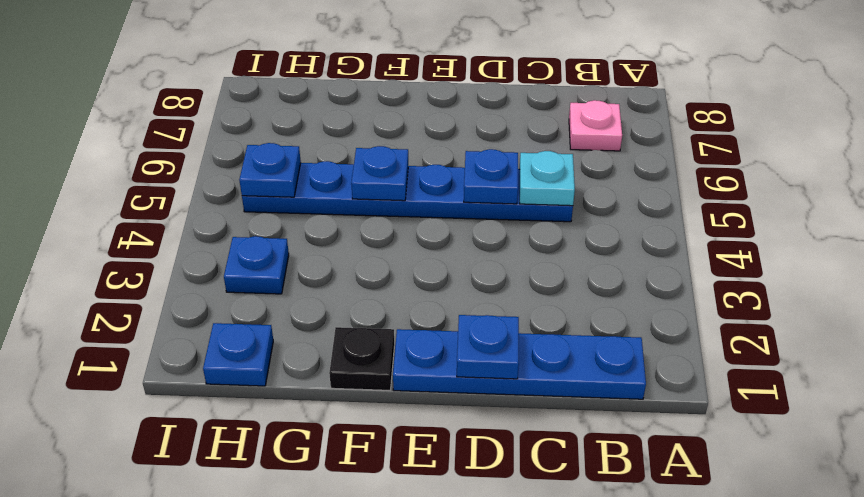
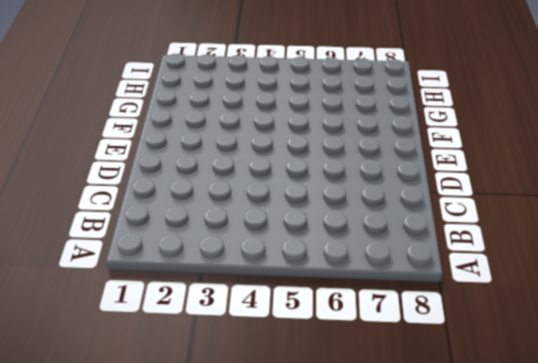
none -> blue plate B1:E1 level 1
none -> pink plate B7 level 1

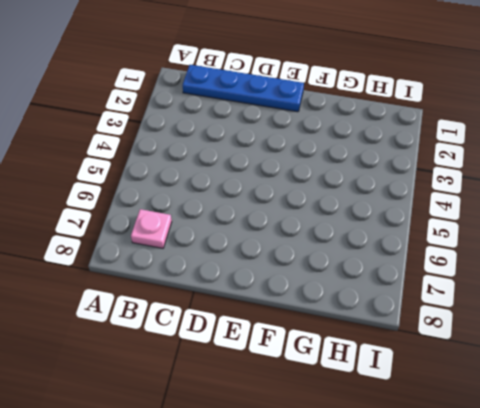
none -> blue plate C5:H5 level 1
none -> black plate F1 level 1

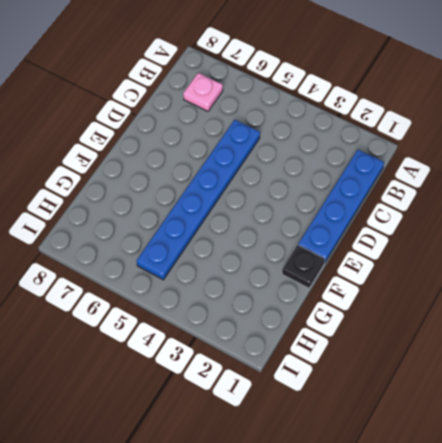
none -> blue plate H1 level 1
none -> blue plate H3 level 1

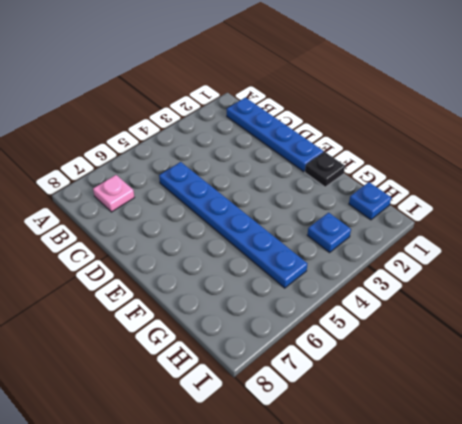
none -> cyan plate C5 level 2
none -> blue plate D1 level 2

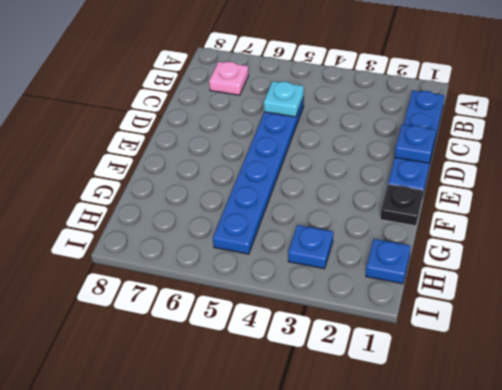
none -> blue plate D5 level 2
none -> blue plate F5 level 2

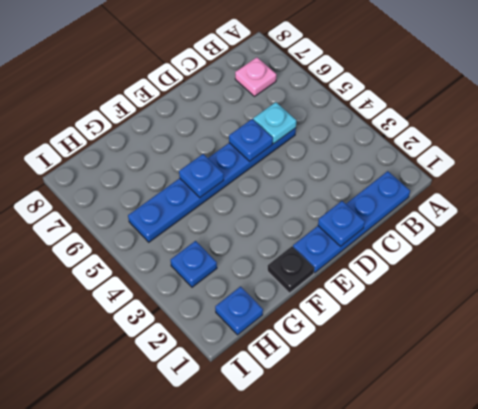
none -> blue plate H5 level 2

● TASK
Write the records out again in full, exactly, and skip every picture.

● SOLUTION
none -> blue plate B1:E1 level 1
none -> pink plate B7 level 1

none -> blue plate C5:H5 level 1
none -> black plate F1 level 1

none -> blue plate H1 level 1
none -> blue plate H3 level 1

none -> cyan plate C5 level 2
none -> blue plate D1 level 2

none -> blue plate D5 level 2
none -> blue plate F5 level 2

none -> blue plate H5 level 2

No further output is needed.